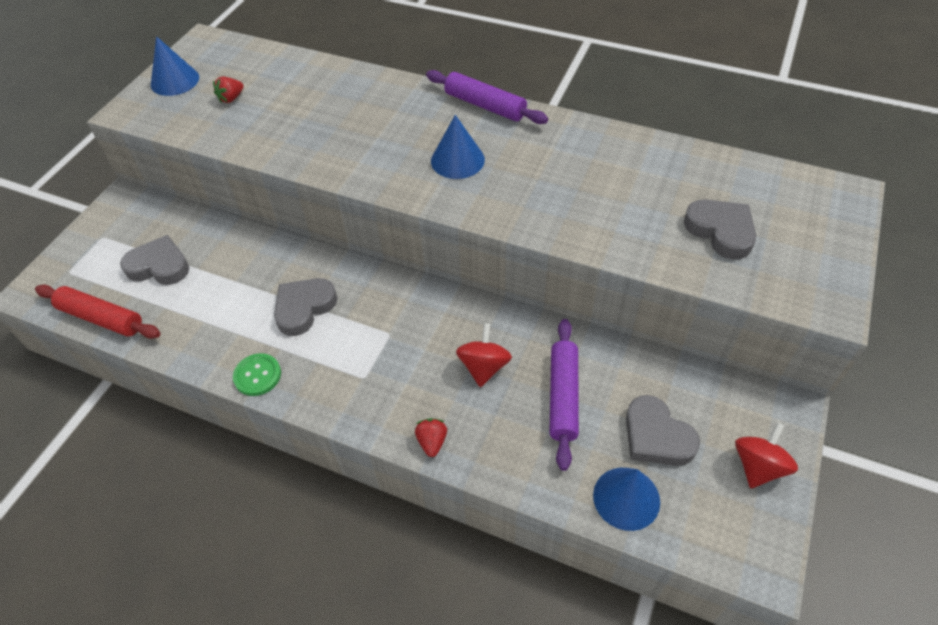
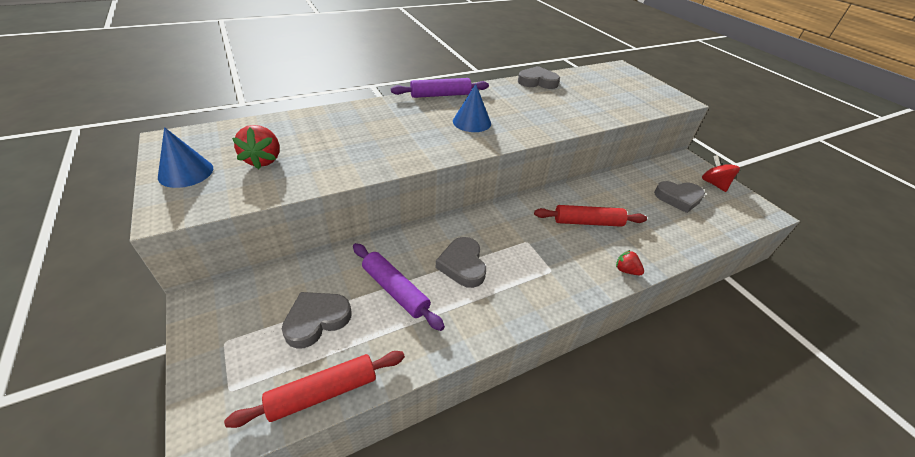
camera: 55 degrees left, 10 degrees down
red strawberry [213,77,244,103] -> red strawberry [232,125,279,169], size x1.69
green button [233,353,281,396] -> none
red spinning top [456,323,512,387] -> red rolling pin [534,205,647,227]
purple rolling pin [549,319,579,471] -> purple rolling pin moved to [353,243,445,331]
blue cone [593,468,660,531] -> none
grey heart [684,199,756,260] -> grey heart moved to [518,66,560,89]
---
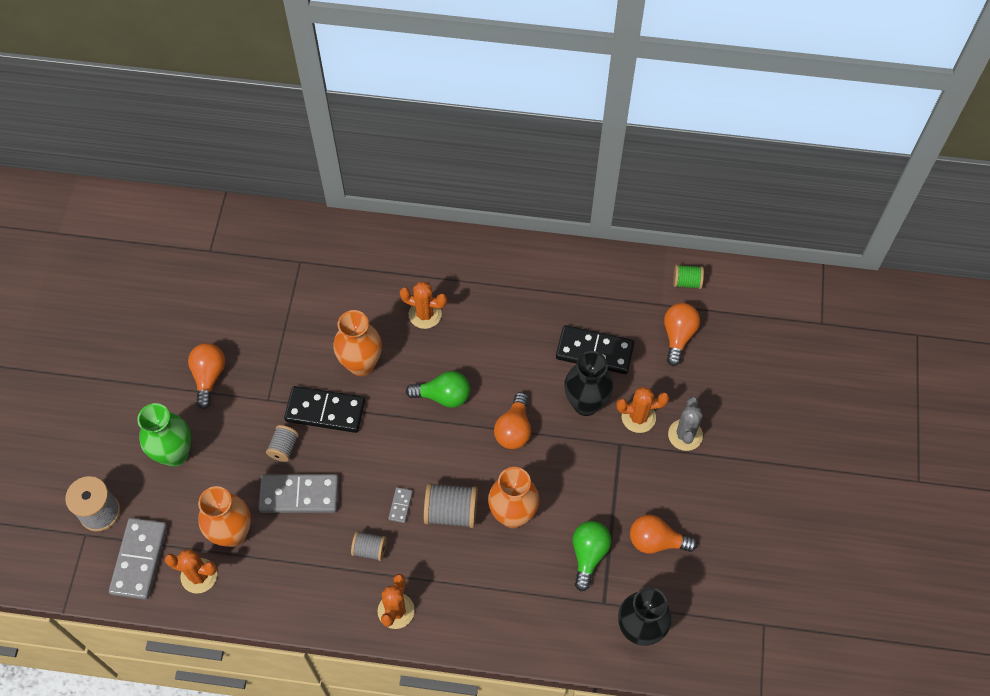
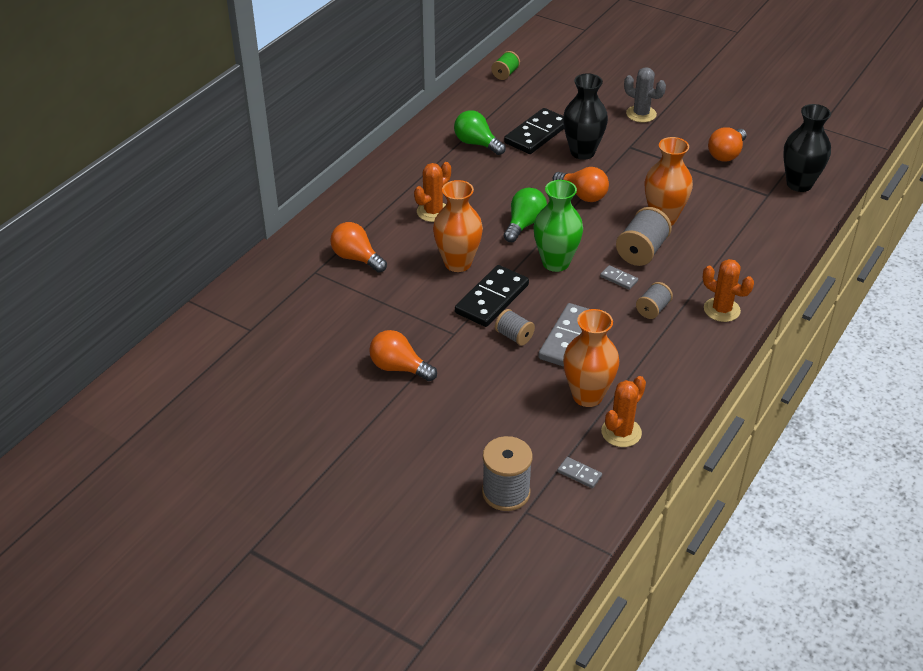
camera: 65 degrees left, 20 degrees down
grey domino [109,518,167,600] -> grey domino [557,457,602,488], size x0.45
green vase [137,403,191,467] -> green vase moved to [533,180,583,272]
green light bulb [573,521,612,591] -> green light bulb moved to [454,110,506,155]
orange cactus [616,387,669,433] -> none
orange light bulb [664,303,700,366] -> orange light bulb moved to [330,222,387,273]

YOUR INSTRUCTIONS
Would you output, from the records above, exactly the run of lines that starts at the line containing "camera: 55 degrees left, 10 degrees down" and ends at the line containing "grey heart [684,199,756,260]", and only that run?

RESPONSE TO THIS TASK
camera: 55 degrees left, 10 degrees down
red strawberry [213,77,244,103] -> red strawberry [232,125,279,169], size x1.69
green button [233,353,281,396] -> none
red spinning top [456,323,512,387] -> red rolling pin [534,205,647,227]
purple rolling pin [549,319,579,471] -> purple rolling pin moved to [353,243,445,331]
blue cone [593,468,660,531] -> none
grey heart [684,199,756,260] -> grey heart moved to [518,66,560,89]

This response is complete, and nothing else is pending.